» **Exercise instructions**
Your answer is a copy of every line in the records where "yellow" appears.

====

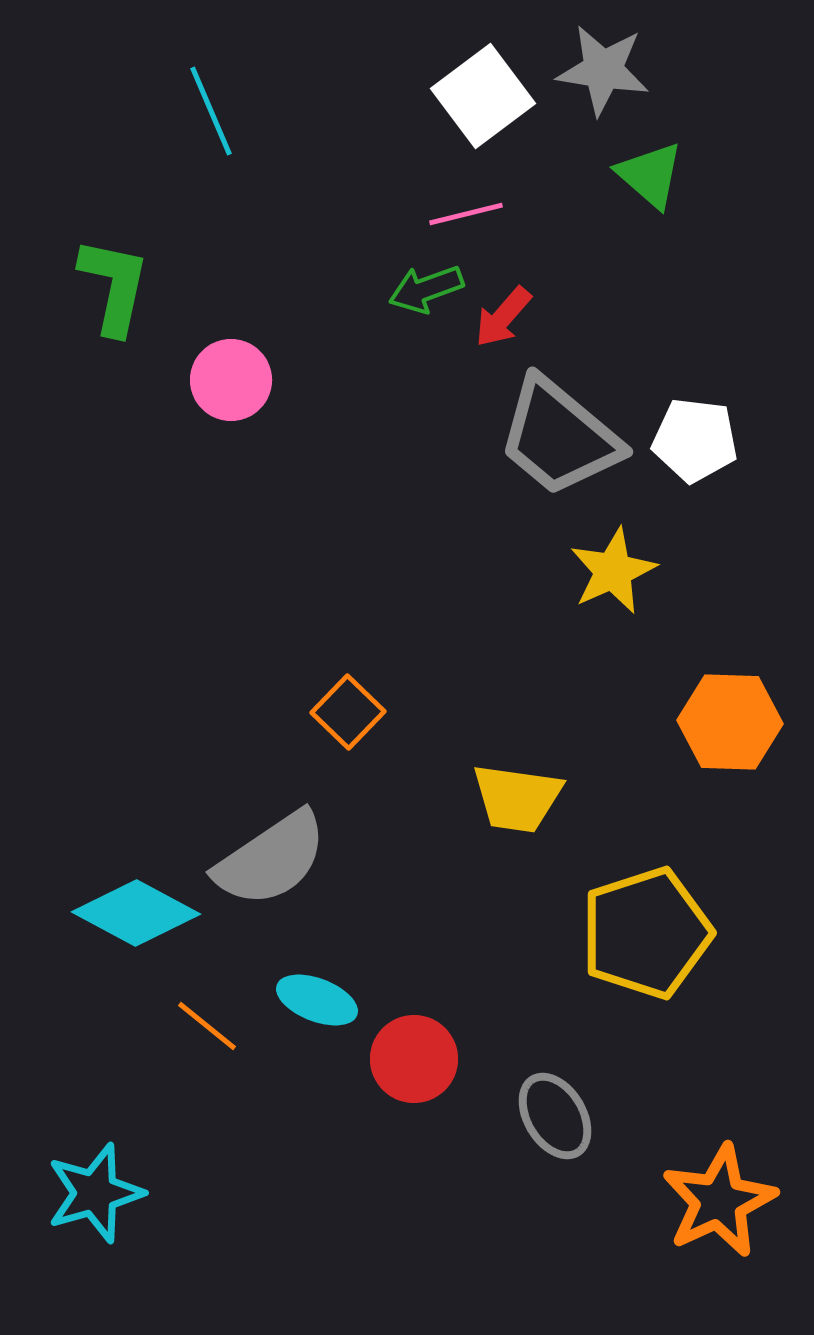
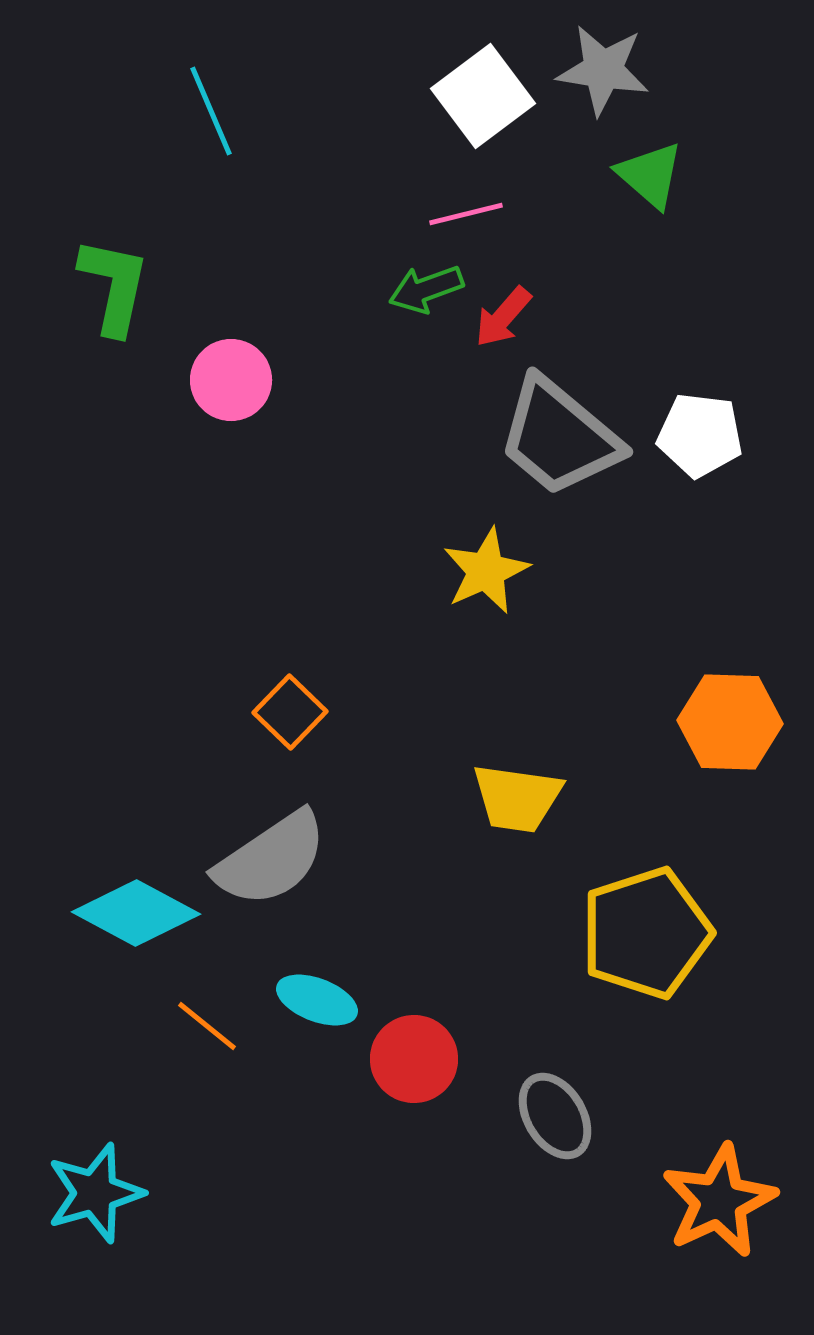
white pentagon: moved 5 px right, 5 px up
yellow star: moved 127 px left
orange square: moved 58 px left
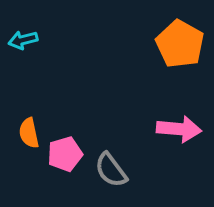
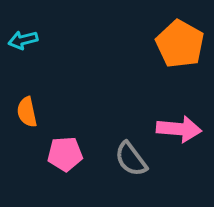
orange semicircle: moved 2 px left, 21 px up
pink pentagon: rotated 12 degrees clockwise
gray semicircle: moved 20 px right, 11 px up
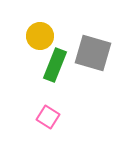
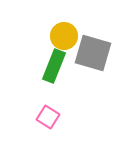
yellow circle: moved 24 px right
green rectangle: moved 1 px left, 1 px down
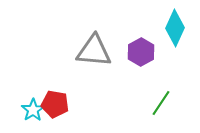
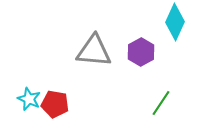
cyan diamond: moved 6 px up
cyan star: moved 4 px left, 11 px up; rotated 15 degrees counterclockwise
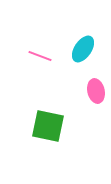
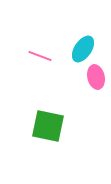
pink ellipse: moved 14 px up
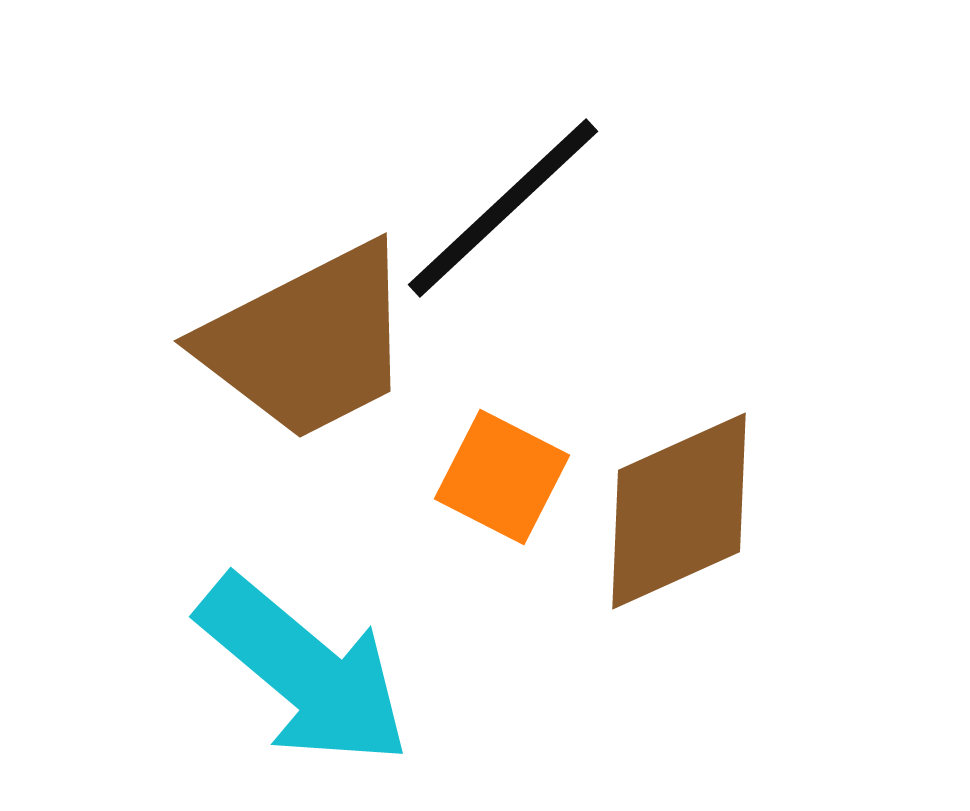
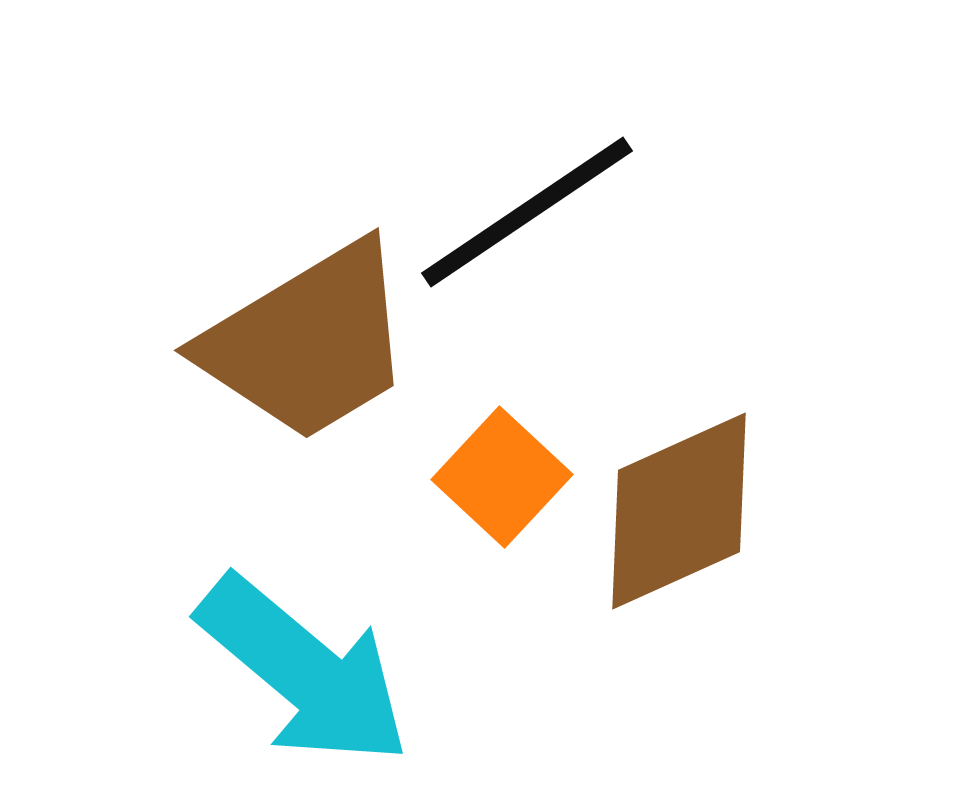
black line: moved 24 px right, 4 px down; rotated 9 degrees clockwise
brown trapezoid: rotated 4 degrees counterclockwise
orange square: rotated 16 degrees clockwise
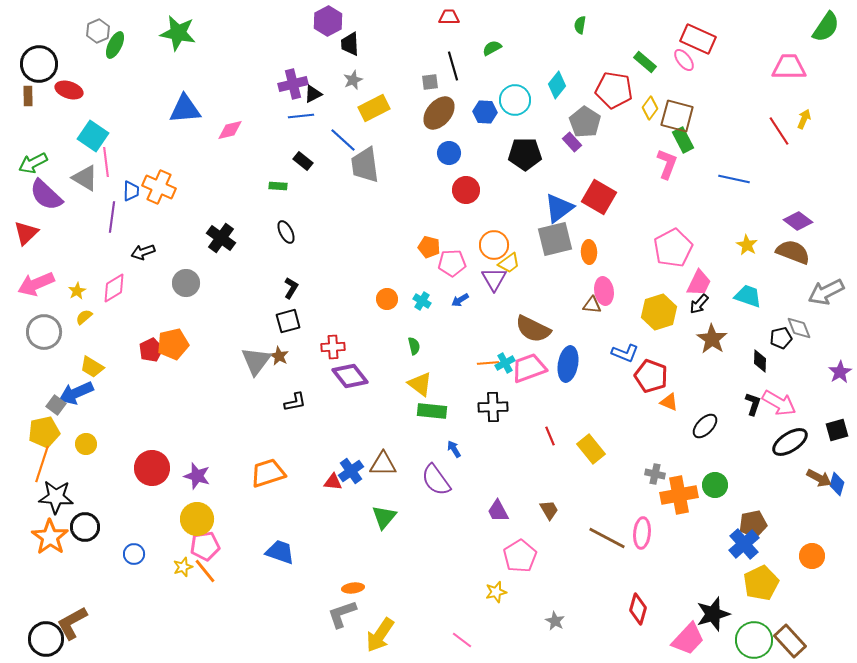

====

» **Task output**
yellow star: moved 127 px left
yellow circle: moved 24 px right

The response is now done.